What the exercise asks — In how many lines of the data does the word "pink" appear? Give the number by itself.
** Opening Material to process block **
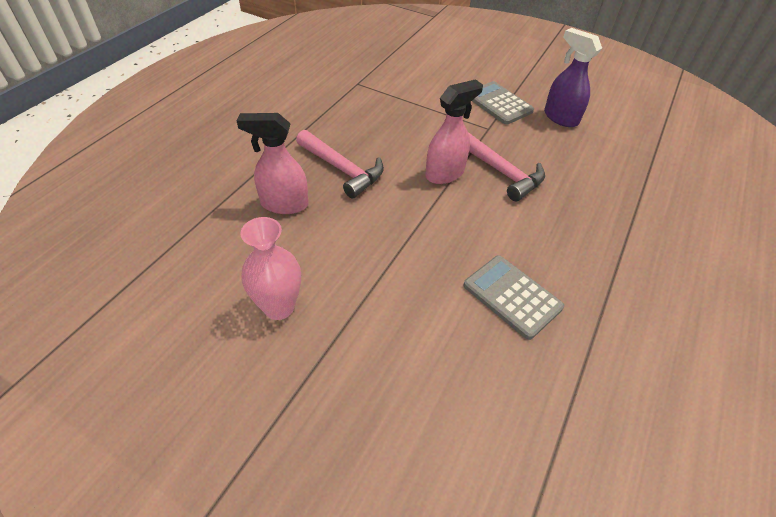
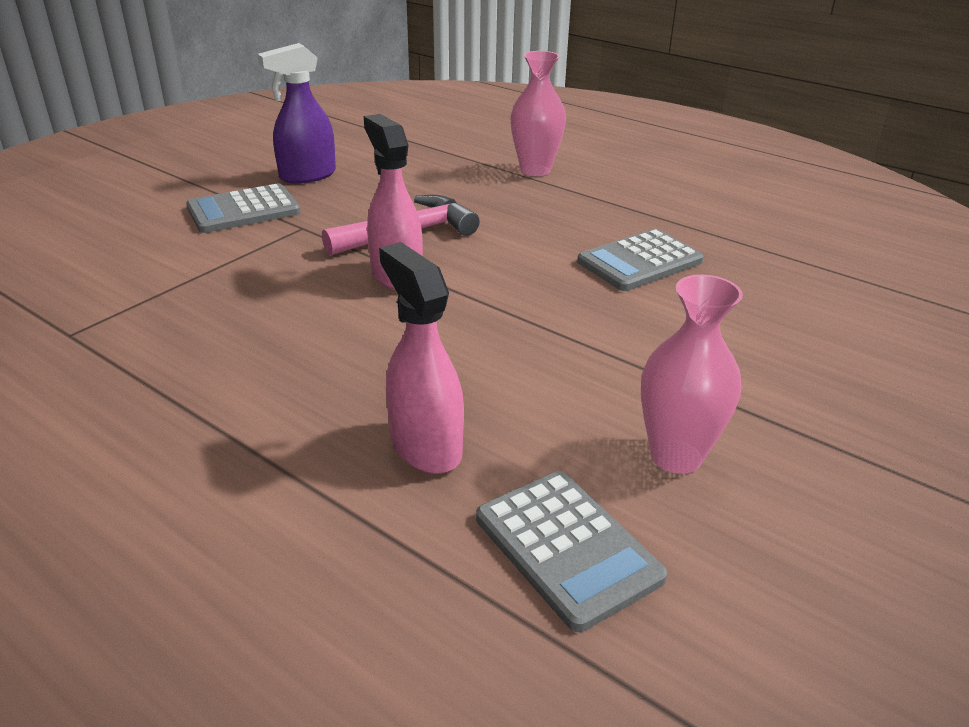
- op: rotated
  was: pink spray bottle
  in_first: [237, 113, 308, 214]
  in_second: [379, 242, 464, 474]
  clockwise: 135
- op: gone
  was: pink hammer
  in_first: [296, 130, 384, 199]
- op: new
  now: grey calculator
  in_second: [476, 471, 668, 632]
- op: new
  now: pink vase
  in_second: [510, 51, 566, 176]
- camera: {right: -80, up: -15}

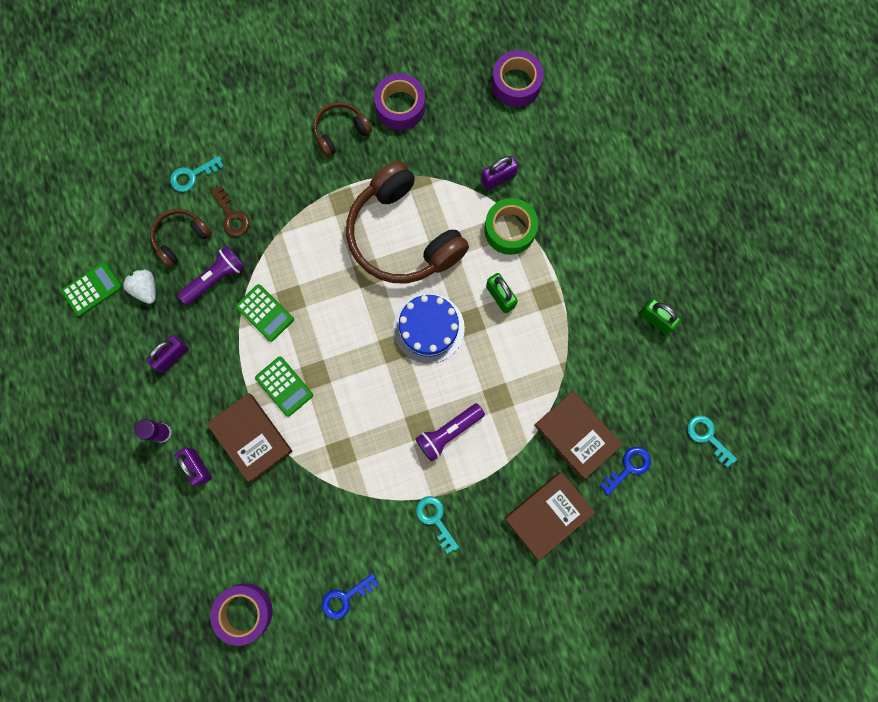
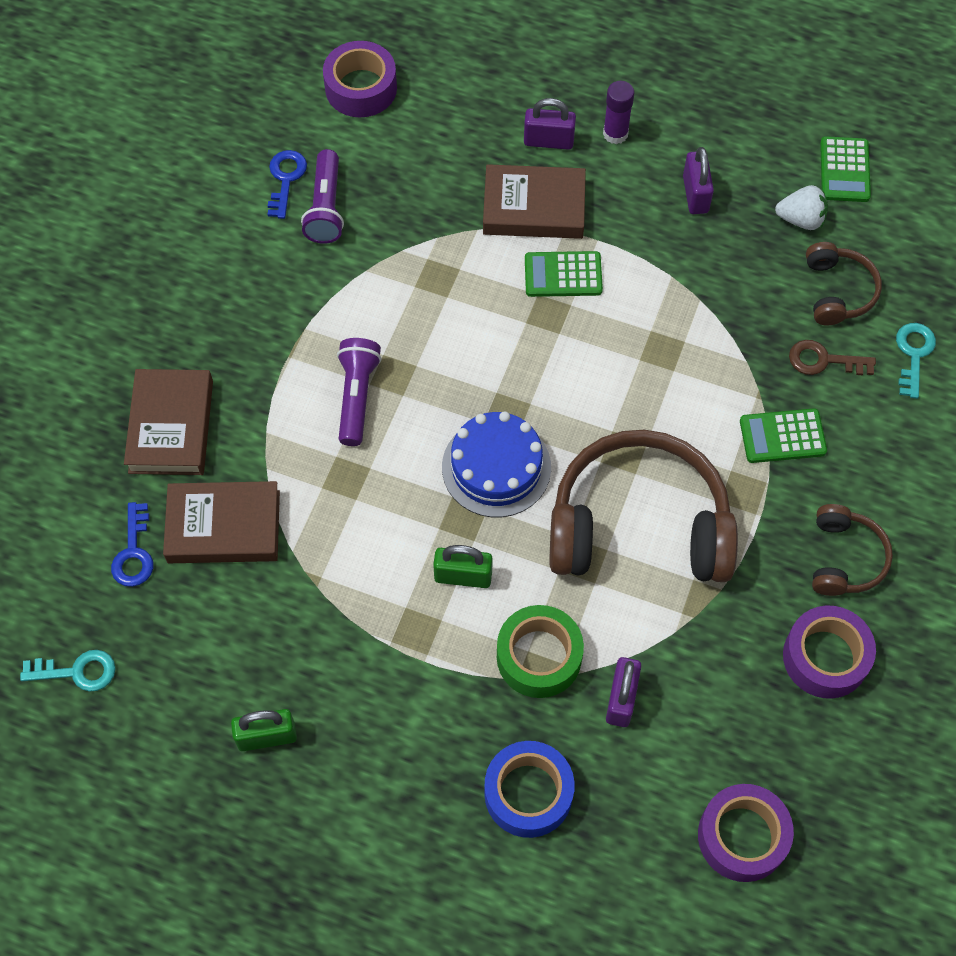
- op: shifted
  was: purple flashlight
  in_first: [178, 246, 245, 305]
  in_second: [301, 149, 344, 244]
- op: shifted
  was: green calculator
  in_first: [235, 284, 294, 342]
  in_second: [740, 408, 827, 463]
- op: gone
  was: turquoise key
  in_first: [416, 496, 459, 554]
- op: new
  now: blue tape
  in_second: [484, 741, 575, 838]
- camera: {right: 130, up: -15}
** Closing Material to process block **
Expected answer — 3